WHAT IS EXPECTED:
Your output is to consist only of the line containing "R201: 27k (+9V, U203/RST) -> 27k (+9V, n5)" and the lines after it, through the end of the data, reproduced exactly.

(Before-and-after change data)
○ ○ ○ ○

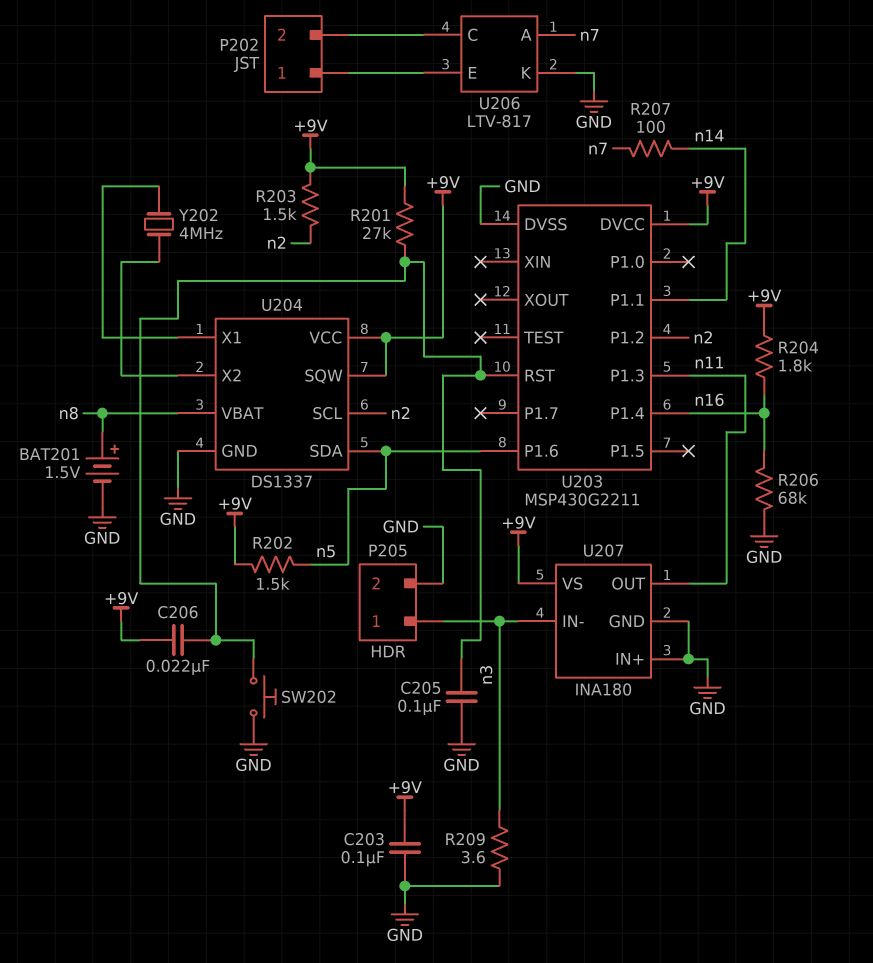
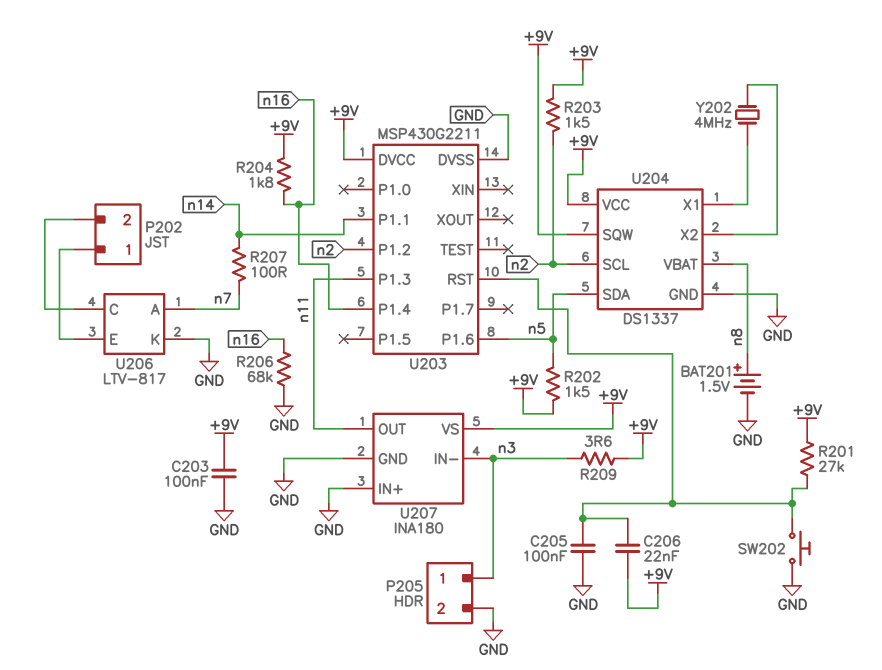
R209: 3.6 (GND, n3) -> 3.6 (+9V, n3)

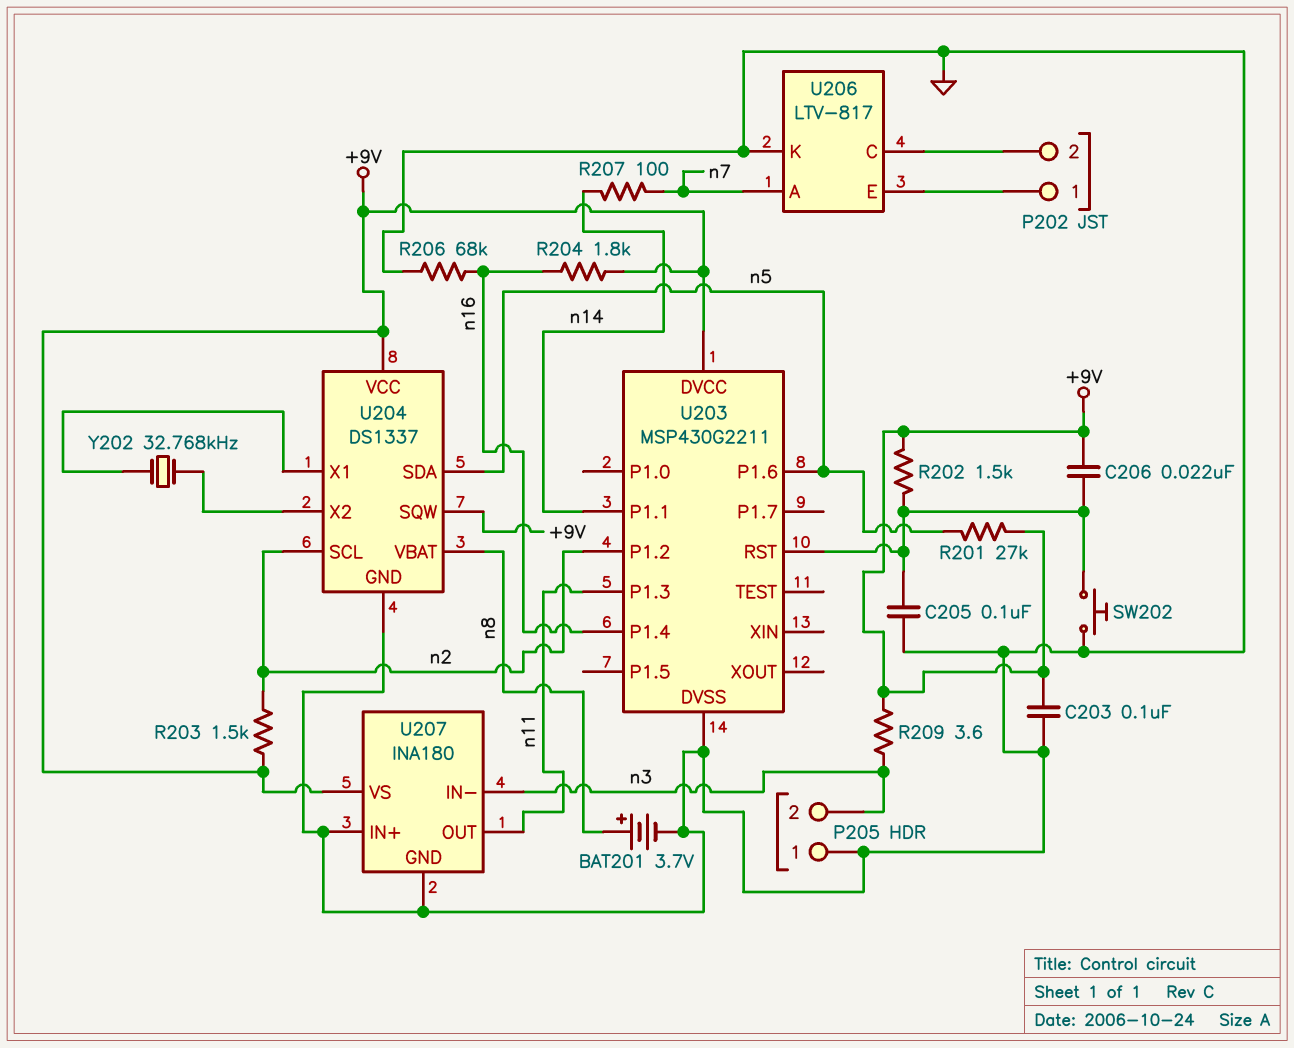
BAT201: 1.5V (plus n8, minus GND) -> 3.7V (plus n8, minus GND)
P205 pin 1: n3 -> GND
P205 pin 2: GND -> n3
R201: 27k (+9V, U203/RST) -> 27k (+9V, n5)
R202: 1.5k (+9V, n5) -> 1.5k (+9V, U203/RST)
Y202: 4MHz (U204/X1, U204/X2) -> 32.768kHz (U204/X1, U204/X2)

○ ○ ○ ○

RESPONSE TO THIS TASK:
R201: 27k (+9V, U203/RST) -> 27k (+9V, n5)
R202: 1.5k (+9V, n5) -> 1.5k (+9V, U203/RST)
Y202: 4MHz (U204/X1, U204/X2) -> 32.768kHz (U204/X1, U204/X2)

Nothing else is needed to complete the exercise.